Directive:
Find "white duck: [141,363,216,411]" and "yellow cylinder: [90,230,163,294]" in the records below. Copy the lines holding them and every line between, exactly, and no others.

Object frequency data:
################
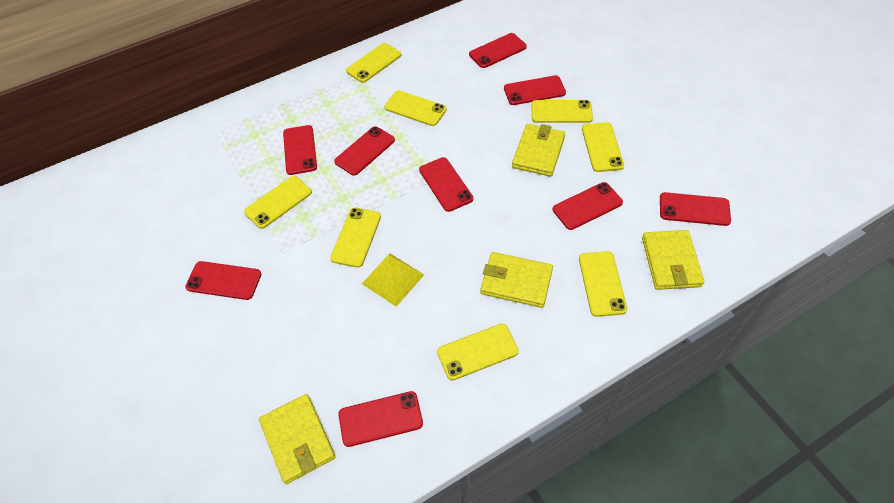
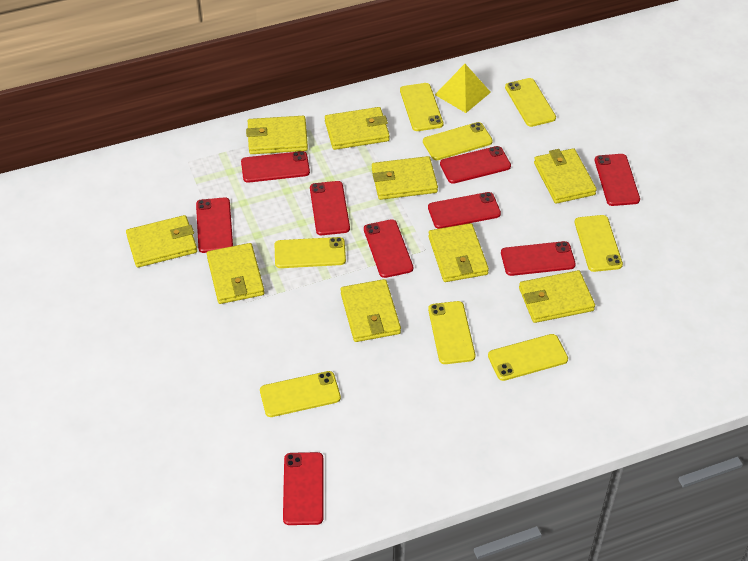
yellow wallet: [259,394,335,484] [481,252,553,308] [512,124,565,177] [642,230,704,290] = 4 -> [126,215,197,268] [207,243,265,304] [246,116,308,154] [325,107,390,150] [341,279,401,342] [372,156,438,200] [428,223,489,282] [519,270,595,323] [534,148,597,204] = 9

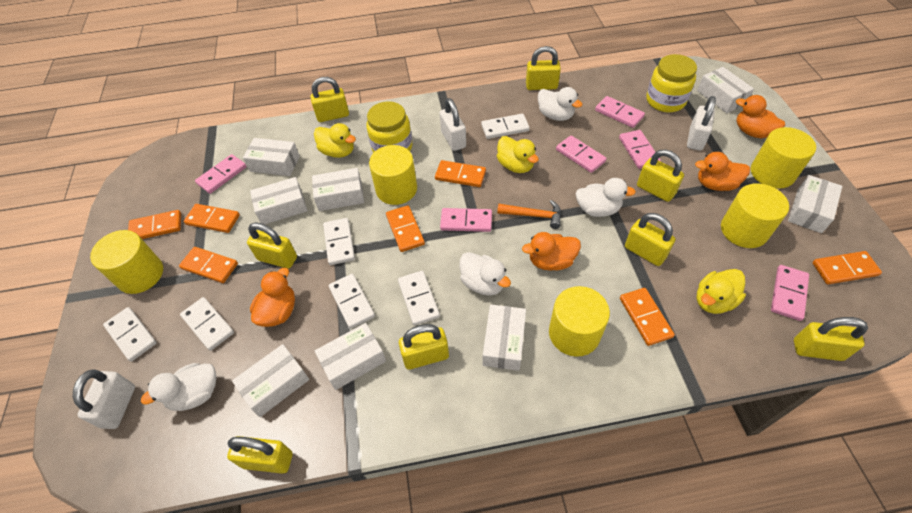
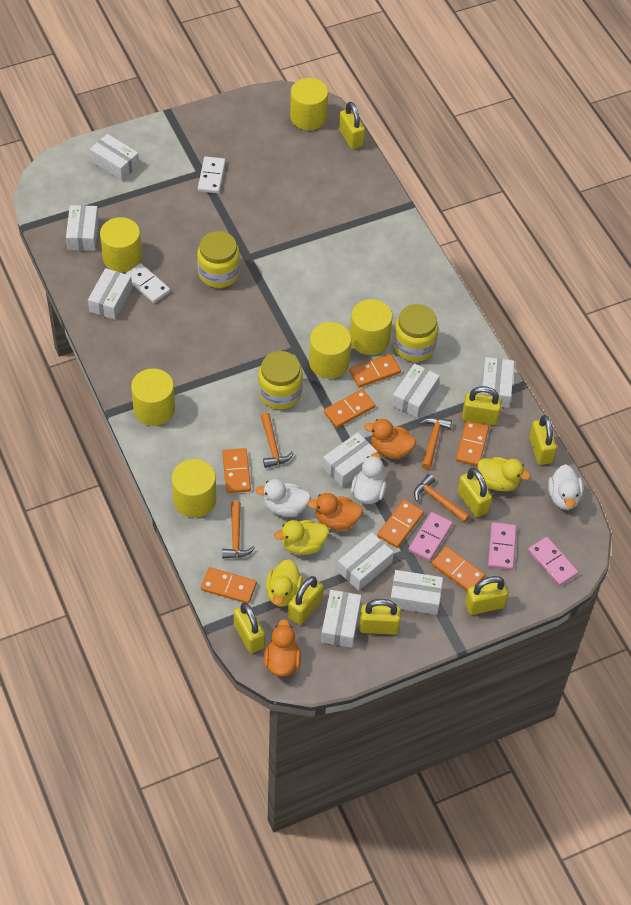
orange duck: [250,268,295,327] [522,232,581,271] [695,152,750,191] [736,95,785,138] = 4 -> [264,619,301,676] [307,493,363,530] [364,419,416,459] = 3
orange hammer: [497,200,561,229] = 1 -> [222,501,255,559] [260,413,293,468] [414,474,470,523] [419,417,452,470] = 4
pink domino: [195,154,247,194] [440,208,492,232] [556,135,607,173] [595,96,645,128] [619,130,661,169] [771,265,809,321] = 6 -> [408,512,453,561] [488,522,516,570] [528,537,579,586] = 3
white box: [232,344,309,417] [243,138,300,176] [250,177,307,225] [312,168,364,211] [315,323,386,390] [483,305,526,371] [697,67,754,113] [788,175,842,233] = 8 -> [66,205,99,251] [88,268,132,320] [90,134,139,181] [321,590,361,648] [323,432,378,487] [337,533,394,591] [390,570,443,615] [392,363,440,418] [481,357,514,408] = 9
white domino: [103,307,156,361] [180,297,234,351] [323,218,355,265] [329,274,375,329] [398,271,440,326] [481,114,530,139] = 6 -> [125,263,170,303] [198,156,226,193] = 2
white duck: [141,363,216,411] [460,252,511,296] [538,87,583,121] [575,178,636,217] = 4 -> [256,479,311,517] [351,453,387,504] [548,464,583,510] = 3
white padlock: [73,369,135,429] [440,98,466,151] [687,96,716,151] = 3 -> none = 0
yellow cylinder: [90,230,163,294] [369,145,417,205] [549,286,610,357] [721,183,789,248] [751,127,816,189] = 5 -> [100,217,142,272] [131,368,175,426] [172,459,216,518] [290,78,328,130] [309,322,351,378] [350,299,393,355] = 6
yellow jar: [367,101,412,153] [646,54,697,112] = 2 -> [197,231,240,288] [258,351,303,409] [393,304,438,362] = 3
################
Response to the exercise:
white duck: [141,363,216,411] [460,252,511,296] [538,87,583,121] [575,178,636,217] = 4 -> [256,479,311,517] [351,453,387,504] [548,464,583,510] = 3
white padlock: [73,369,135,429] [440,98,466,151] [687,96,716,151] = 3 -> none = 0
yellow cylinder: [90,230,163,294] [369,145,417,205] [549,286,610,357] [721,183,789,248] [751,127,816,189] = 5 -> [100,217,142,272] [131,368,175,426] [172,459,216,518] [290,78,328,130] [309,322,351,378] [350,299,393,355] = 6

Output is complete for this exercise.